Object correspondence data
=== Section Start ===
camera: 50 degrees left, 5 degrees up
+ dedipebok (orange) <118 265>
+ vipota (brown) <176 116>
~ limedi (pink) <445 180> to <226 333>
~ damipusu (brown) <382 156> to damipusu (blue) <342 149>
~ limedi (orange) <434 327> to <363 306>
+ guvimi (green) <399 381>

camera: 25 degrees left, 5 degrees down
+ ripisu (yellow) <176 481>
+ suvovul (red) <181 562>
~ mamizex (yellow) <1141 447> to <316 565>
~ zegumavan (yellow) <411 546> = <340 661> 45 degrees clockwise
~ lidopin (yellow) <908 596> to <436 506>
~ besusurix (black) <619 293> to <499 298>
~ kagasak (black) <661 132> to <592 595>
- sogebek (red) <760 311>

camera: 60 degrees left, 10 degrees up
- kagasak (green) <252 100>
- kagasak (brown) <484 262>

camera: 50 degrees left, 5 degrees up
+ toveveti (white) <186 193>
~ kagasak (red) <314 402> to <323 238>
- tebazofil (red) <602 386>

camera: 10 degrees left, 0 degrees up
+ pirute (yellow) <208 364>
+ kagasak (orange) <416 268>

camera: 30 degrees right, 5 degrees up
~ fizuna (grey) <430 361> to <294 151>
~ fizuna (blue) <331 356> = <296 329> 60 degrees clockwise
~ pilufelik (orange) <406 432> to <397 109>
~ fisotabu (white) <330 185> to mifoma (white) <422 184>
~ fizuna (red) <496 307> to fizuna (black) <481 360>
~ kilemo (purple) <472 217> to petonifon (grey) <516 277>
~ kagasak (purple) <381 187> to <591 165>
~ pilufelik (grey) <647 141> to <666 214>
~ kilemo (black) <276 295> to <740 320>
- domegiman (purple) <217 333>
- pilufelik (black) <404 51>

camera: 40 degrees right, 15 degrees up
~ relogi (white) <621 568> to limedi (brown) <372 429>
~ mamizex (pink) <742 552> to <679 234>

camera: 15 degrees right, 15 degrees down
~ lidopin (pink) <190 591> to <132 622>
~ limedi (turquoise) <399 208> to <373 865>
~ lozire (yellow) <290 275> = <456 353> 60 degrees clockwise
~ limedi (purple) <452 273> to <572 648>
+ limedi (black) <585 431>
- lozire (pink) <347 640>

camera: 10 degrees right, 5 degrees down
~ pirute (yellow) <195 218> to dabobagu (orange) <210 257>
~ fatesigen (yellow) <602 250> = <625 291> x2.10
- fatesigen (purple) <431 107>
=== Section End ===
What is needed:
The records above should be transcribed in full, with no differences.

Answer space:
camera: 50 degrees left, 5 degrees up
+ dedipebok (orange) <118 265>
+ vipota (brown) <176 116>
~ limedi (pink) <445 180> to <226 333>
~ damipusu (brown) <382 156> to damipusu (blue) <342 149>
~ limedi (orange) <434 327> to <363 306>
+ guvimi (green) <399 381>

camera: 25 degrees left, 5 degrees down
+ ripisu (yellow) <176 481>
+ suvovul (red) <181 562>
~ mamizex (yellow) <1141 447> to <316 565>
~ zegumavan (yellow) <411 546> = <340 661> 45 degrees clockwise
~ lidopin (yellow) <908 596> to <436 506>
~ besusurix (black) <619 293> to <499 298>
~ kagasak (black) <661 132> to <592 595>
- sogebek (red) <760 311>

camera: 60 degrees left, 10 degrees up
- kagasak (green) <252 100>
- kagasak (brown) <484 262>

camera: 50 degrees left, 5 degrees up
+ toveveti (white) <186 193>
~ kagasak (red) <314 402> to <323 238>
- tebazofil (red) <602 386>

camera: 10 degrees left, 0 degrees up
+ pirute (yellow) <208 364>
+ kagasak (orange) <416 268>

camera: 30 degrees right, 5 degrees up
~ fizuna (grey) <430 361> to <294 151>
~ fizuna (blue) <331 356> = <296 329> 60 degrees clockwise
~ pilufelik (orange) <406 432> to <397 109>
~ fisotabu (white) <330 185> to mifoma (white) <422 184>
~ fizuna (red) <496 307> to fizuna (black) <481 360>
~ kilemo (purple) <472 217> to petonifon (grey) <516 277>
~ kagasak (purple) <381 187> to <591 165>
~ pilufelik (grey) <647 141> to <666 214>
~ kilemo (black) <276 295> to <740 320>
- domegiman (purple) <217 333>
- pilufelik (black) <404 51>

camera: 40 degrees right, 15 degrees up
~ relogi (white) <621 568> to limedi (brown) <372 429>
~ mamizex (pink) <742 552> to <679 234>

camera: 15 degrees right, 15 degrees down
~ lidopin (pink) <190 591> to <132 622>
~ limedi (turquoise) <399 208> to <373 865>
~ lozire (yellow) <290 275> = <456 353> 60 degrees clockwise
~ limedi (purple) <452 273> to <572 648>
+ limedi (black) <585 431>
- lozire (pink) <347 640>

camera: 10 degrees right, 5 degrees down
~ pirute (yellow) <195 218> to dabobagu (orange) <210 257>
~ fatesigen (yellow) <602 250> = <625 291> x2.10
- fatesigen (purple) <431 107>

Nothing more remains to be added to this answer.